- WHAT TO PRODUCE -
Please reproduce the data exactly and omit the pictures.

=== Section Start ===

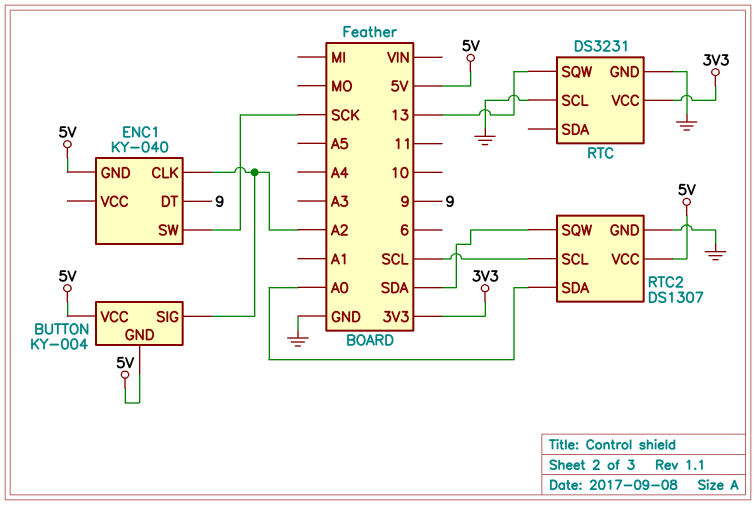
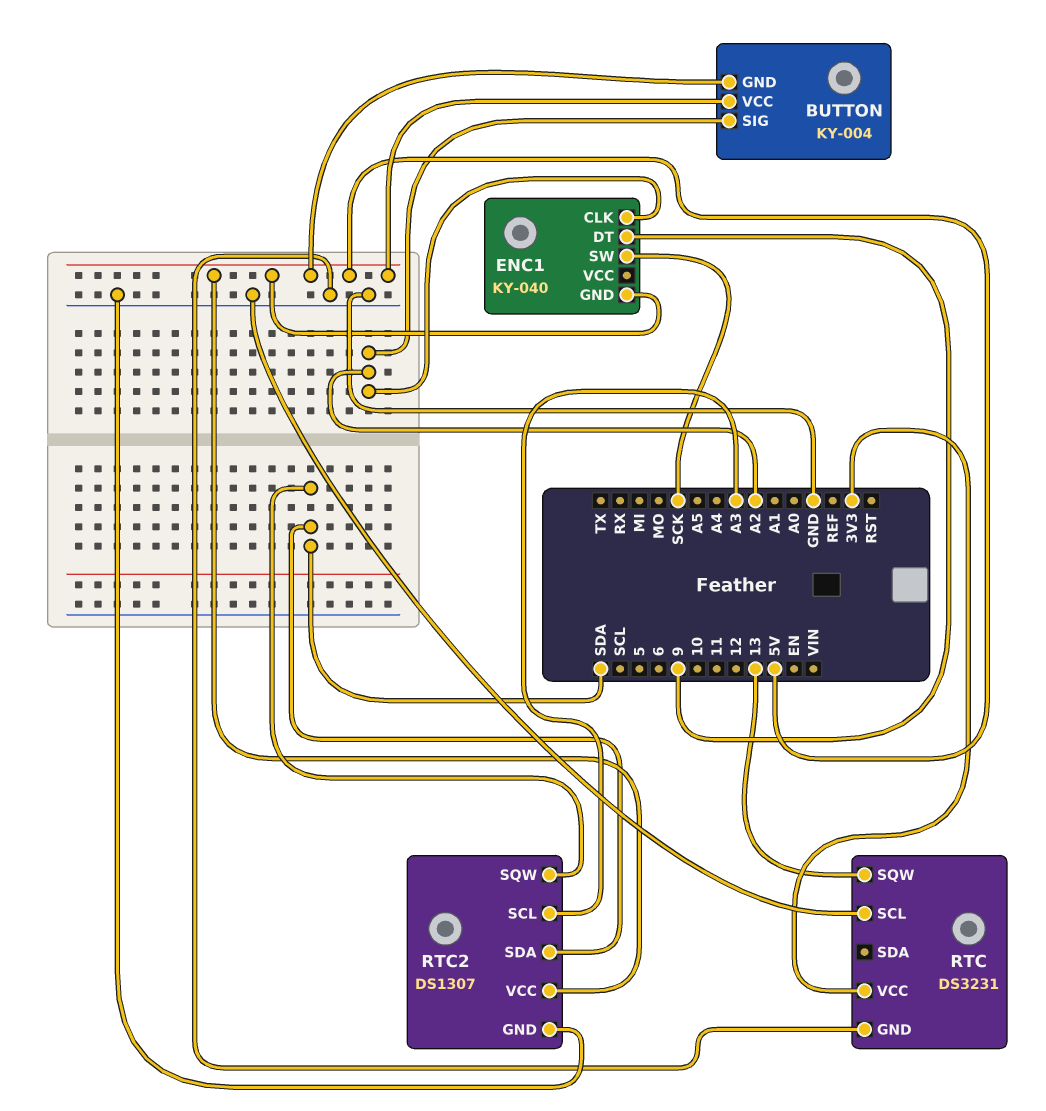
RTC2 pin SCL: SCL -> A3
RTC2 pin SDA: A0 -> SDA

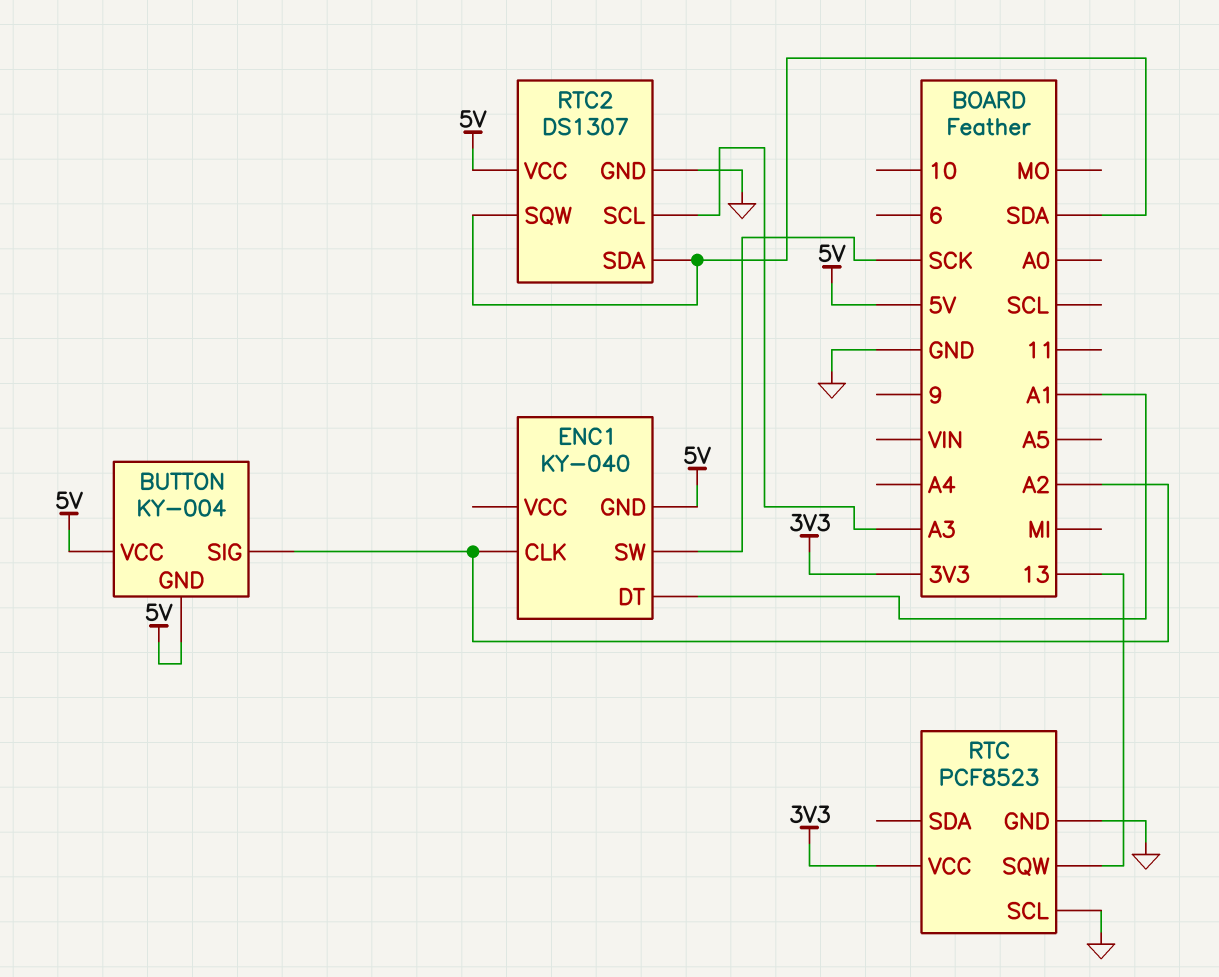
ENC1 pin DT: 9 -> A1
RTC: DS3231 -> PCF8523

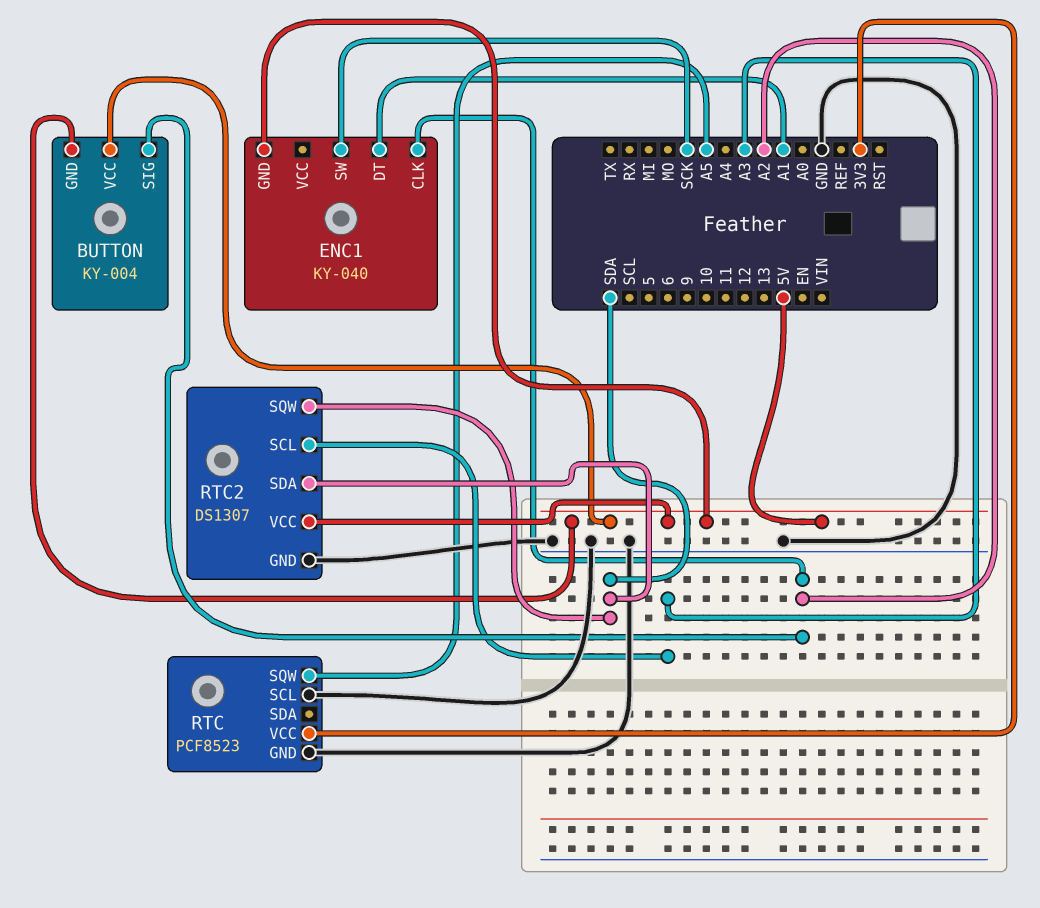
RTC pin SQW: 13 -> A5

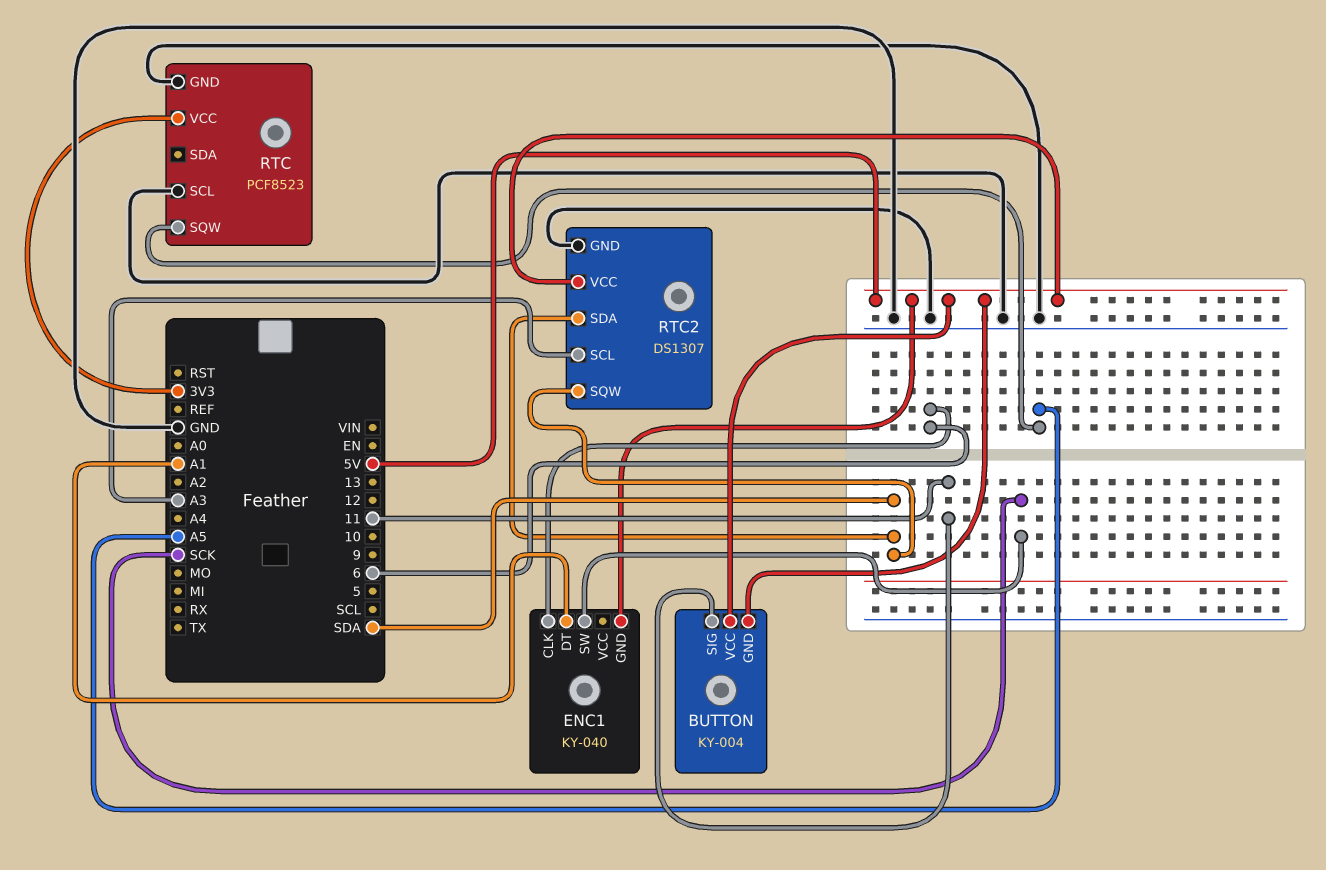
BUTTON pin SIG: A2 -> 11
ENC1 pin CLK: A2 -> 6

=== Section End ===

- SOLUTION TO THIS TASK -
RTC2 pin SCL: SCL -> A3
RTC2 pin SDA: A0 -> SDA

ENC1 pin DT: 9 -> A1
RTC: DS3231 -> PCF8523

RTC pin SQW: 13 -> A5

BUTTON pin SIG: A2 -> 11
ENC1 pin CLK: A2 -> 6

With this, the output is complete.